**EXERCISE**
Only the lines below between the ones containing "R102: 8.2 (GND, ZOB) -> 100 (GND, ZOB)" and "C1: 150uF (plus", inclusive, are to be reproduced, each exactly as it stands.

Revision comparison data
>>>
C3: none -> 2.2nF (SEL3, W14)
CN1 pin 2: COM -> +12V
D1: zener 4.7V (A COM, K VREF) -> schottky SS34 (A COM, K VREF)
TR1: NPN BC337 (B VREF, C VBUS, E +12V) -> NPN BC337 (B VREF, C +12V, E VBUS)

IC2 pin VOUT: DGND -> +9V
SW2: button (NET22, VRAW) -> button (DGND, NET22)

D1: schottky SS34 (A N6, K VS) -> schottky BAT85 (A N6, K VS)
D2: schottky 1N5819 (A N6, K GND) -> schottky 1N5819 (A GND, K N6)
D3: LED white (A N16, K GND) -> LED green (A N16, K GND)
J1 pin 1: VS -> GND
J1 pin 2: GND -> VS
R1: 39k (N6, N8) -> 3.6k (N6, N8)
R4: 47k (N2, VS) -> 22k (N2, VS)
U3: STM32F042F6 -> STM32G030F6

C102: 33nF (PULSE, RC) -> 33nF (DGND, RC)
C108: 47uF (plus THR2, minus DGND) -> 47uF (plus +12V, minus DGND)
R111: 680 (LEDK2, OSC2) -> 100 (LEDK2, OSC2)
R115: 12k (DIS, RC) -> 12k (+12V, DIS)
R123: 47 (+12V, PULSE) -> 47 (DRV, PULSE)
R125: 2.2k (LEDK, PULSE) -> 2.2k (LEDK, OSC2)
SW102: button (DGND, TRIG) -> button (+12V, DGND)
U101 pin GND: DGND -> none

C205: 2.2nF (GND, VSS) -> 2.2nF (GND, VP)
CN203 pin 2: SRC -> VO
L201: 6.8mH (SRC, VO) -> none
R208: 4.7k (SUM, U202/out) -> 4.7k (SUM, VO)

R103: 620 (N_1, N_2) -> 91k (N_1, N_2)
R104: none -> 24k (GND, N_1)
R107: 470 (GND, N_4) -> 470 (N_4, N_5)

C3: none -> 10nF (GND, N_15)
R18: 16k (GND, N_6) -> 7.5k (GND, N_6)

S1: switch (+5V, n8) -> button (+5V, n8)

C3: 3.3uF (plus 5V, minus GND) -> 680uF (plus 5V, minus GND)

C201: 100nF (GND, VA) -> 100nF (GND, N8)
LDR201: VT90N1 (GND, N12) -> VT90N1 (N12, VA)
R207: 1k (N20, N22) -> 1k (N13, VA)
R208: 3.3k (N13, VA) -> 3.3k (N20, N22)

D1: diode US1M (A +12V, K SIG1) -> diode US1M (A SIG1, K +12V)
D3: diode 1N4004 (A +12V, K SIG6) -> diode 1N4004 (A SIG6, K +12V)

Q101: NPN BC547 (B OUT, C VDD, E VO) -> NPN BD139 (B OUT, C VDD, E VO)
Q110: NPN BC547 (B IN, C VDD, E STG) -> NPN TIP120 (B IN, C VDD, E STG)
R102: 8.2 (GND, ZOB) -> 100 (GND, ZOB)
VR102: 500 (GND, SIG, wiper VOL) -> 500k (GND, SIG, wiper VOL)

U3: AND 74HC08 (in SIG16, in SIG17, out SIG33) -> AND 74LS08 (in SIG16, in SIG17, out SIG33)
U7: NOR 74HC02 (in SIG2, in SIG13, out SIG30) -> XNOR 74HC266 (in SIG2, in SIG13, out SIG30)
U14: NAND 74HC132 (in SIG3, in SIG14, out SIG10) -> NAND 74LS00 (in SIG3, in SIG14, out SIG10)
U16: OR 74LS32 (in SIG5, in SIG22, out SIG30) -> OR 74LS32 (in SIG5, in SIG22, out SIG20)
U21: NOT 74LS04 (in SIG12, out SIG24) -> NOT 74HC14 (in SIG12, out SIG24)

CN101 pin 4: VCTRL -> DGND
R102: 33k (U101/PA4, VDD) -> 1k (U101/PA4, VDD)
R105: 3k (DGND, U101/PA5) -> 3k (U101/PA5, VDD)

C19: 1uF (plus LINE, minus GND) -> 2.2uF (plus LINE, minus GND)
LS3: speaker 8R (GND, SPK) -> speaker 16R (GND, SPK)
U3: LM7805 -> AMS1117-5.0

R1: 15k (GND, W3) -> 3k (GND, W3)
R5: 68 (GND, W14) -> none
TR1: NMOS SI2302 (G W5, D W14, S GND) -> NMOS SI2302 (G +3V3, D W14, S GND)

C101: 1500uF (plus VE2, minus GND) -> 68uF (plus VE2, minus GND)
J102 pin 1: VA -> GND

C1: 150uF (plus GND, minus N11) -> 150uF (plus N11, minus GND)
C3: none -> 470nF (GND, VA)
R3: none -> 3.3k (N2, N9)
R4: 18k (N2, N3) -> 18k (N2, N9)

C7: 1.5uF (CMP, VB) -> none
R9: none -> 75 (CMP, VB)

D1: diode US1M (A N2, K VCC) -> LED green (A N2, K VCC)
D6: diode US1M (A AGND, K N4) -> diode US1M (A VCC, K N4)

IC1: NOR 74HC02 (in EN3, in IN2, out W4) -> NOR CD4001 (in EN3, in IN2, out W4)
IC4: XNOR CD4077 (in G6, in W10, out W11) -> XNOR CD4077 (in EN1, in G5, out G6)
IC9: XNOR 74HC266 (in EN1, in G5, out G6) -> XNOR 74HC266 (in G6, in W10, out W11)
<<<
**YOUR SOLUTION**
R102: 8.2 (GND, ZOB) -> 100 (GND, ZOB)
VR102: 500 (GND, SIG, wiper VOL) -> 500k (GND, SIG, wiper VOL)

U3: AND 74HC08 (in SIG16, in SIG17, out SIG33) -> AND 74LS08 (in SIG16, in SIG17, out SIG33)
U7: NOR 74HC02 (in SIG2, in SIG13, out SIG30) -> XNOR 74HC266 (in SIG2, in SIG13, out SIG30)
U14: NAND 74HC132 (in SIG3, in SIG14, out SIG10) -> NAND 74LS00 (in SIG3, in SIG14, out SIG10)
U16: OR 74LS32 (in SIG5, in SIG22, out SIG30) -> OR 74LS32 (in SIG5, in SIG22, out SIG20)
U21: NOT 74LS04 (in SIG12, out SIG24) -> NOT 74HC14 (in SIG12, out SIG24)

CN101 pin 4: VCTRL -> DGND
R102: 33k (U101/PA4, VDD) -> 1k (U101/PA4, VDD)
R105: 3k (DGND, U101/PA5) -> 3k (U101/PA5, VDD)

C19: 1uF (plus LINE, minus GND) -> 2.2uF (plus LINE, minus GND)
LS3: speaker 8R (GND, SPK) -> speaker 16R (GND, SPK)
U3: LM7805 -> AMS1117-5.0

R1: 15k (GND, W3) -> 3k (GND, W3)
R5: 68 (GND, W14) -> none
TR1: NMOS SI2302 (G W5, D W14, S GND) -> NMOS SI2302 (G +3V3, D W14, S GND)

C101: 1500uF (plus VE2, minus GND) -> 68uF (plus VE2, minus GND)
J102 pin 1: VA -> GND

C1: 150uF (plus GND, minus N11) -> 150uF (plus N11, minus GND)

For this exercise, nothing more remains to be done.